What the task requires:
Copy out the lines below that hold the word "BASE".

'''

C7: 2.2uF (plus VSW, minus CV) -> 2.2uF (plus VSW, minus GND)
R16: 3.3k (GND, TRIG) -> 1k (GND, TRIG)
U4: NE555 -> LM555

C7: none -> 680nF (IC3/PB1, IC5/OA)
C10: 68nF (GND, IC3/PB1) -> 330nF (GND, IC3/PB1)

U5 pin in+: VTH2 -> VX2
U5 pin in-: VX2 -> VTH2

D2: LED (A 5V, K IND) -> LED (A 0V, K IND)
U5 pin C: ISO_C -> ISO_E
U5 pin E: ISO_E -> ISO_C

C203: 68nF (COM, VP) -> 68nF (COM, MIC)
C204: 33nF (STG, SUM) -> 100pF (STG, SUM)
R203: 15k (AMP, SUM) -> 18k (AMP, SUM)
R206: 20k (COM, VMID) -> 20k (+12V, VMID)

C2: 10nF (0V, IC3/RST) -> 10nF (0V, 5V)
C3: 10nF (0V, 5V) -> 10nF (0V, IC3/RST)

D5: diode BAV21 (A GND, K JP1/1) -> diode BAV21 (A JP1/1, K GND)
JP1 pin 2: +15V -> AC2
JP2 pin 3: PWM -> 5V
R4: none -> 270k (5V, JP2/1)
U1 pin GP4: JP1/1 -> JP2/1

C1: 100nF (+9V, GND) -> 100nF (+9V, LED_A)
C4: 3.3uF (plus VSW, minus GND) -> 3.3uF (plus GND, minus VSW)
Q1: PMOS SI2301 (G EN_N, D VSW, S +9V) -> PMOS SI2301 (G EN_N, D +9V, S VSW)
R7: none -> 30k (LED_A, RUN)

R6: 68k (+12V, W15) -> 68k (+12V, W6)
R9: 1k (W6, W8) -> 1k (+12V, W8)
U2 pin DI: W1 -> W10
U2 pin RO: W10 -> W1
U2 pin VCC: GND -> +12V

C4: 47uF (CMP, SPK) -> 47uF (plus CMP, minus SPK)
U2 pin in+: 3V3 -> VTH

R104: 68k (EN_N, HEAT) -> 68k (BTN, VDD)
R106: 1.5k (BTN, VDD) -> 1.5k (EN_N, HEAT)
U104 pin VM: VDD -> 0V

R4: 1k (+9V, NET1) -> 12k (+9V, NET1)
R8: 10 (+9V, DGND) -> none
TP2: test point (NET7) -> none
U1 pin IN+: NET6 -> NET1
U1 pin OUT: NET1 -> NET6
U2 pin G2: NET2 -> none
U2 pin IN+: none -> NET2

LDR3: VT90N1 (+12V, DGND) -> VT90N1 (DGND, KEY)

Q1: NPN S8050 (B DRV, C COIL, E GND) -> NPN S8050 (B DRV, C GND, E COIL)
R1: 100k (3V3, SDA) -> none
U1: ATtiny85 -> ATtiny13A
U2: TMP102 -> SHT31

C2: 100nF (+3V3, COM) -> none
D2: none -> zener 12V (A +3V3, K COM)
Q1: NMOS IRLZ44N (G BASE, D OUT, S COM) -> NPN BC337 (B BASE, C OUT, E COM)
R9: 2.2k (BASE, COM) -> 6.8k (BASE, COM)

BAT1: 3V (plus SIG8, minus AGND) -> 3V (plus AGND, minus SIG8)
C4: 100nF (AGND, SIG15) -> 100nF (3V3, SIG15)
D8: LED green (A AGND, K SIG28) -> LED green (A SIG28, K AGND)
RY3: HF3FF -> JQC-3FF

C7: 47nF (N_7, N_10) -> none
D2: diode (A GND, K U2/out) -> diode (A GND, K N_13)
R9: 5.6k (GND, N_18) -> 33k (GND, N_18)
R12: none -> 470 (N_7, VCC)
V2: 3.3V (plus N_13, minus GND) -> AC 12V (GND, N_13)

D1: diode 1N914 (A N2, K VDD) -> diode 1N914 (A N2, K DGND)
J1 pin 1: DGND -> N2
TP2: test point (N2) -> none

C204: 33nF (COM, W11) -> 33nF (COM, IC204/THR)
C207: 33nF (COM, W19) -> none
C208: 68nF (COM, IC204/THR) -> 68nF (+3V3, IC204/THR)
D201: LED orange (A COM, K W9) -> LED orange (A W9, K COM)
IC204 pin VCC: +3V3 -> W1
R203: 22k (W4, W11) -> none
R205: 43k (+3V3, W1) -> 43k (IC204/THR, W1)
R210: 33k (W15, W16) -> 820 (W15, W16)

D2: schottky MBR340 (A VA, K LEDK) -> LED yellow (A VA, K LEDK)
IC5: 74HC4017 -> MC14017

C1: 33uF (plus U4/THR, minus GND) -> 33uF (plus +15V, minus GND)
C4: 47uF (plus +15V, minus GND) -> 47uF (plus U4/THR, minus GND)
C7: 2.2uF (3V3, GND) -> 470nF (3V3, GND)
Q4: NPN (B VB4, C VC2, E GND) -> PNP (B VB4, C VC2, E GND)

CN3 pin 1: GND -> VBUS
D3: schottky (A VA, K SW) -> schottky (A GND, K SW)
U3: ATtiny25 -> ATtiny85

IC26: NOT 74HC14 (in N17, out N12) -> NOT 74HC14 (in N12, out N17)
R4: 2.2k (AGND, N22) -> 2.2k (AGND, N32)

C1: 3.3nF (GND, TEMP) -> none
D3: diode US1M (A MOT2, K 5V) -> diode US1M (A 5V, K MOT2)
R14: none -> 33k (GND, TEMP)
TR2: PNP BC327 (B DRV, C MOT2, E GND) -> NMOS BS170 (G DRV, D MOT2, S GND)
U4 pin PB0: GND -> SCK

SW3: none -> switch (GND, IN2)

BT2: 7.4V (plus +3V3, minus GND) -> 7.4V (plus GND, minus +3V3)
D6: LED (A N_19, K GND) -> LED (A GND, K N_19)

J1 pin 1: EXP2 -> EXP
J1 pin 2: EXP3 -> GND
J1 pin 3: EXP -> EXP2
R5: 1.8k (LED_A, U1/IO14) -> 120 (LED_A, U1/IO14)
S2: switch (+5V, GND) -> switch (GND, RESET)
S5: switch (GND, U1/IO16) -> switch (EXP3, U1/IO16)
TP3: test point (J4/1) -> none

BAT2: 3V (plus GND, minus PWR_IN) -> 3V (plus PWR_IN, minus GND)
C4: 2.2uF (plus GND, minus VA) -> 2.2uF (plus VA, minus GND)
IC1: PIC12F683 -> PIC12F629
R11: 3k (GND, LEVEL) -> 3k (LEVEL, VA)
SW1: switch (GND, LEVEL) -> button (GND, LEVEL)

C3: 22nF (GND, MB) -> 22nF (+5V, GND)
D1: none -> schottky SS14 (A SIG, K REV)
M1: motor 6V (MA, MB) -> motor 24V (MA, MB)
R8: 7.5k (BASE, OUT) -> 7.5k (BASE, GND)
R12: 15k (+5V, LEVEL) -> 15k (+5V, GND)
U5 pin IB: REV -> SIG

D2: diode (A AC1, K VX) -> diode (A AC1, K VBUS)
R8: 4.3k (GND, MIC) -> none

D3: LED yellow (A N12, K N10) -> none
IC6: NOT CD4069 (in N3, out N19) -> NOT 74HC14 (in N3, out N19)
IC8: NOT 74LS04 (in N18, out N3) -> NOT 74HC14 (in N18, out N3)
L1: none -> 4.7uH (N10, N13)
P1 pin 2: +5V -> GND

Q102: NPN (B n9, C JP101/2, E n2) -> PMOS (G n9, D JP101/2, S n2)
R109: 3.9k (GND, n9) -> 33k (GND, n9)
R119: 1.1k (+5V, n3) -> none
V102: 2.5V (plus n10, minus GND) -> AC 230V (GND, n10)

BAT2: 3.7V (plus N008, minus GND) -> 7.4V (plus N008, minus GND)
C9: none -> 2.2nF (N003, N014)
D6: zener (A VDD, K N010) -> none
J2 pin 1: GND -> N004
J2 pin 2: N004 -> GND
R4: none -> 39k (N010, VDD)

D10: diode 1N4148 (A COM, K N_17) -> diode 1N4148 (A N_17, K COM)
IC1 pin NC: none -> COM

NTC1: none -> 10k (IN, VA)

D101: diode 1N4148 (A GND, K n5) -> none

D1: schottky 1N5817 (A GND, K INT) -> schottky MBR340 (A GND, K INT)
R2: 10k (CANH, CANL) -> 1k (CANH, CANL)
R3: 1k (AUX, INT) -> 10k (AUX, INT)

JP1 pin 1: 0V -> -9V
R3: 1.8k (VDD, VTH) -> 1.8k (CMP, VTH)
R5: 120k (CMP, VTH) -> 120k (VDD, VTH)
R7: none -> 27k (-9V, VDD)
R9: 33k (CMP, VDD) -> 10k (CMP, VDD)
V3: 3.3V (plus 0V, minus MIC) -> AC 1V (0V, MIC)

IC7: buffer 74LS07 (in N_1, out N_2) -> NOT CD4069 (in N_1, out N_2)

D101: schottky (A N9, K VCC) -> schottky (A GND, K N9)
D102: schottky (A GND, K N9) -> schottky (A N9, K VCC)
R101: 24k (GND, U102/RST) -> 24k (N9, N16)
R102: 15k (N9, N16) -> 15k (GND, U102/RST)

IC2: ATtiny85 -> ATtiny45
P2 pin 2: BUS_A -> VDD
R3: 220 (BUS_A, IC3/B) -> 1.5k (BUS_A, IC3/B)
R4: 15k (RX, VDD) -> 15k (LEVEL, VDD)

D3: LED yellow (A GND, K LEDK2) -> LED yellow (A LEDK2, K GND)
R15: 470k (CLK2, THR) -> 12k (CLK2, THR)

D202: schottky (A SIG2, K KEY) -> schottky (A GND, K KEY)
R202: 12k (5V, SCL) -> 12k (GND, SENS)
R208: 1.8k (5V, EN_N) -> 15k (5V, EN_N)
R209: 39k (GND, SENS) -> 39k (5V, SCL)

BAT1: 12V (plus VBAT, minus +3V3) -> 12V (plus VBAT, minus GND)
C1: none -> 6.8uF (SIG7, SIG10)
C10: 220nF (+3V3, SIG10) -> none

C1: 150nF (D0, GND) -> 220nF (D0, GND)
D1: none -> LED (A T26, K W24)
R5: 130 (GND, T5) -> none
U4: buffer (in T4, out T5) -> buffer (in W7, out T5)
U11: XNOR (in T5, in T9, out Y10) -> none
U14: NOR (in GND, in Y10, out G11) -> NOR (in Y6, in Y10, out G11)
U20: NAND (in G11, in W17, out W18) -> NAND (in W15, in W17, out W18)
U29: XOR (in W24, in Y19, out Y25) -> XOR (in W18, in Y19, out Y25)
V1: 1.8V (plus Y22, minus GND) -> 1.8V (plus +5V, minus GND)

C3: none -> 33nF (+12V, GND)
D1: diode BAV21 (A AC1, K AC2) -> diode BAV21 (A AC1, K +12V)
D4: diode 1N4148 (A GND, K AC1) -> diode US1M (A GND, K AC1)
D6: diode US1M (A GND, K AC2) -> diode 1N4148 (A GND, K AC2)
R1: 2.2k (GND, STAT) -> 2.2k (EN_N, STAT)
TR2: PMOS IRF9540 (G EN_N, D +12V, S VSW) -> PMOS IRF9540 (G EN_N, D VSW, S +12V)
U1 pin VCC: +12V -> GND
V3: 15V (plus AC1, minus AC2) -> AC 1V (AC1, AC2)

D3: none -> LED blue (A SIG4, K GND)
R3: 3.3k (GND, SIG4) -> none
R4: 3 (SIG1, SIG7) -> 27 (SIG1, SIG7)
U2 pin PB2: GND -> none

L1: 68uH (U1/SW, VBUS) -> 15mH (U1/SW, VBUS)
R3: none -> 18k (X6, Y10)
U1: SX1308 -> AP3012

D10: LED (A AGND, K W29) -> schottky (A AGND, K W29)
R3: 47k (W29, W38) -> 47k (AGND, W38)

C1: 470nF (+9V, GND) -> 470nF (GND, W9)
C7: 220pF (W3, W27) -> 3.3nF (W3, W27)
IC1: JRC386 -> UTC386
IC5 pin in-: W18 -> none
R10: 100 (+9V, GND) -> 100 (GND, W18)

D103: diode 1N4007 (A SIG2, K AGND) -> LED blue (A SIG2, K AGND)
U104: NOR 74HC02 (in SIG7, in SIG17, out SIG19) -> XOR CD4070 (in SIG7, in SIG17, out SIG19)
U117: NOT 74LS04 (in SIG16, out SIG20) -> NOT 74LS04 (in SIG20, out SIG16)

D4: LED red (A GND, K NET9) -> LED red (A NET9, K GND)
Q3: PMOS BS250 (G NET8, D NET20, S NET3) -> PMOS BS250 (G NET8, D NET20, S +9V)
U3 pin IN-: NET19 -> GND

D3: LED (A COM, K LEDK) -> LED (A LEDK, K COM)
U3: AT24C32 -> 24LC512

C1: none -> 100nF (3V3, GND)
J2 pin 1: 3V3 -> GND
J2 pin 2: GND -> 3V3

'''

Task solution:
Q1: NMOS IRLZ44N (G BASE, D OUT, S COM) -> NPN BC337 (B BASE, C OUT, E COM)
R9: 2.2k (BASE, COM) -> 6.8k (BASE, COM)
R8: 7.5k (BASE, OUT) -> 7.5k (BASE, GND)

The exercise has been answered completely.